-- TASK INPUT follows --

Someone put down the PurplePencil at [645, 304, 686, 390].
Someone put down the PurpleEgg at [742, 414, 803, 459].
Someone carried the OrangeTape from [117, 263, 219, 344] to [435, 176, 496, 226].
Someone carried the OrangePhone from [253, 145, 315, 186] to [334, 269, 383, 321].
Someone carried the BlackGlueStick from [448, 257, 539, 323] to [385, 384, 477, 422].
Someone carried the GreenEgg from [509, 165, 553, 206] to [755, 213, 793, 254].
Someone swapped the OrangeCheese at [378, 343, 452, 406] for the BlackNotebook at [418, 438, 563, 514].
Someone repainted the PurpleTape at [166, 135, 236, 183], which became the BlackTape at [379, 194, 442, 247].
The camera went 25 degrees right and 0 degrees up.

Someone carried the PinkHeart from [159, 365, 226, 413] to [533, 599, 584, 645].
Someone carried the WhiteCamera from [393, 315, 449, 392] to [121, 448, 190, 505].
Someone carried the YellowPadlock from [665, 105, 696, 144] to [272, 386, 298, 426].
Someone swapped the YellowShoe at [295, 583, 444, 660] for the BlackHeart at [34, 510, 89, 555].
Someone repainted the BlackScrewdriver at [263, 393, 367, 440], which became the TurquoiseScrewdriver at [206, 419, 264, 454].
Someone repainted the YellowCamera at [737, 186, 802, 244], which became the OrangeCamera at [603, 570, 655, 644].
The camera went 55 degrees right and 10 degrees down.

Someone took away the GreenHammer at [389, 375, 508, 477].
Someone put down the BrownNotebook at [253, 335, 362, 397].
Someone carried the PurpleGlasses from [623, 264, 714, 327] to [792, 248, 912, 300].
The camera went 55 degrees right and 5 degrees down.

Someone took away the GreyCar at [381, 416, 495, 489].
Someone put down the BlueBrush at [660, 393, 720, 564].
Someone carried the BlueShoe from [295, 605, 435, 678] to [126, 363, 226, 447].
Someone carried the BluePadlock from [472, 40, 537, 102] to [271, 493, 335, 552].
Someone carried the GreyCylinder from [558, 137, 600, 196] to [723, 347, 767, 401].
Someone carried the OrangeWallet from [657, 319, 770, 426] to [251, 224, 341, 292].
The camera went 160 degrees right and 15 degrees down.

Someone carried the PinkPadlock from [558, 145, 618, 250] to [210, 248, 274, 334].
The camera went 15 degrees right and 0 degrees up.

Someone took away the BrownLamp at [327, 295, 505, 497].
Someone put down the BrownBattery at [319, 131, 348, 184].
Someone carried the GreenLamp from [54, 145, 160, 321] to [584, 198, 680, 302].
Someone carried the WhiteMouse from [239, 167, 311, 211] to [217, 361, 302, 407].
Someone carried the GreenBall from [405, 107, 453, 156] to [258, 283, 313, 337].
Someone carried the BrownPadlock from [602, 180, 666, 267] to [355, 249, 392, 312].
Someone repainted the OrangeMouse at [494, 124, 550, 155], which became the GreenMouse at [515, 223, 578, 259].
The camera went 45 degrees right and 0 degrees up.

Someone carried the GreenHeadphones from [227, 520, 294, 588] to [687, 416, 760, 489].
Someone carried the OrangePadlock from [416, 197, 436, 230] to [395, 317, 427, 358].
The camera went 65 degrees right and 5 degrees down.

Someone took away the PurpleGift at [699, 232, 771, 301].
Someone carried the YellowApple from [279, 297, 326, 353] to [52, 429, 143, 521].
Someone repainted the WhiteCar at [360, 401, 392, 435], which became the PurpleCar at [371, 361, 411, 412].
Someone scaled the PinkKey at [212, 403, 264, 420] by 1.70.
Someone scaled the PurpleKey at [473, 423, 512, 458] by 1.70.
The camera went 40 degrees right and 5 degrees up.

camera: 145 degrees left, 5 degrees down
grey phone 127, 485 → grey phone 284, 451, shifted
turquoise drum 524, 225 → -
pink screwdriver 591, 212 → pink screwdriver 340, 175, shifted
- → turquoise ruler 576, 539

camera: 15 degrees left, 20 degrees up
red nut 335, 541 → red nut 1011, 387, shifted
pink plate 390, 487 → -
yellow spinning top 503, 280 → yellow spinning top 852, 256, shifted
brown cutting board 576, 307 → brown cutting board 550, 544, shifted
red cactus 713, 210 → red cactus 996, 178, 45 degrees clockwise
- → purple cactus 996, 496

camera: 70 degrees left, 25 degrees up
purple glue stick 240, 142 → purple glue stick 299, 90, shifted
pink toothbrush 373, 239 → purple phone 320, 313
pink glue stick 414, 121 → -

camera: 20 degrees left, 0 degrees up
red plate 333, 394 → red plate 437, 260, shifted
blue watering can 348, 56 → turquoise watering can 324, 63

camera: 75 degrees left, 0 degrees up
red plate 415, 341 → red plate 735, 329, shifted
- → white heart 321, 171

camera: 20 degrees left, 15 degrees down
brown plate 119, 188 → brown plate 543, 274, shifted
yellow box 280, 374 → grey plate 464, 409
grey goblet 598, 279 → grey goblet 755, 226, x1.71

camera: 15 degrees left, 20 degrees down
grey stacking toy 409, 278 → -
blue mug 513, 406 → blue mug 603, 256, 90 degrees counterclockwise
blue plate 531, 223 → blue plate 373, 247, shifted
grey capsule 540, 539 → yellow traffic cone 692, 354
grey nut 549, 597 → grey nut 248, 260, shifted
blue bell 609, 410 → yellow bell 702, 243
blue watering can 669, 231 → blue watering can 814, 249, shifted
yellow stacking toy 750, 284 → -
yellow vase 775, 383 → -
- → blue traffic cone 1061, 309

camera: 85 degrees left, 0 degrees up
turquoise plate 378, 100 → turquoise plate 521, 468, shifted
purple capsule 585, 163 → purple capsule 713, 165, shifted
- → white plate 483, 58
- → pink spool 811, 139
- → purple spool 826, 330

-- TASK INPUT concluded --

*YOUR OBJECTIVE:*
With the line holding "Someone carried the GreenEgg" as the first and the line holding "Someone repainted the PurpleTape" as the last, please transcribe exactly the lines of the material above in that range and nothing else.

*RESPONSE TO THE TASK:*
Someone carried the GreenEgg from [509, 165, 553, 206] to [755, 213, 793, 254].
Someone swapped the OrangeCheese at [378, 343, 452, 406] for the BlackNotebook at [418, 438, 563, 514].
Someone repainted the PurpleTape at [166, 135, 236, 183], which became the BlackTape at [379, 194, 442, 247].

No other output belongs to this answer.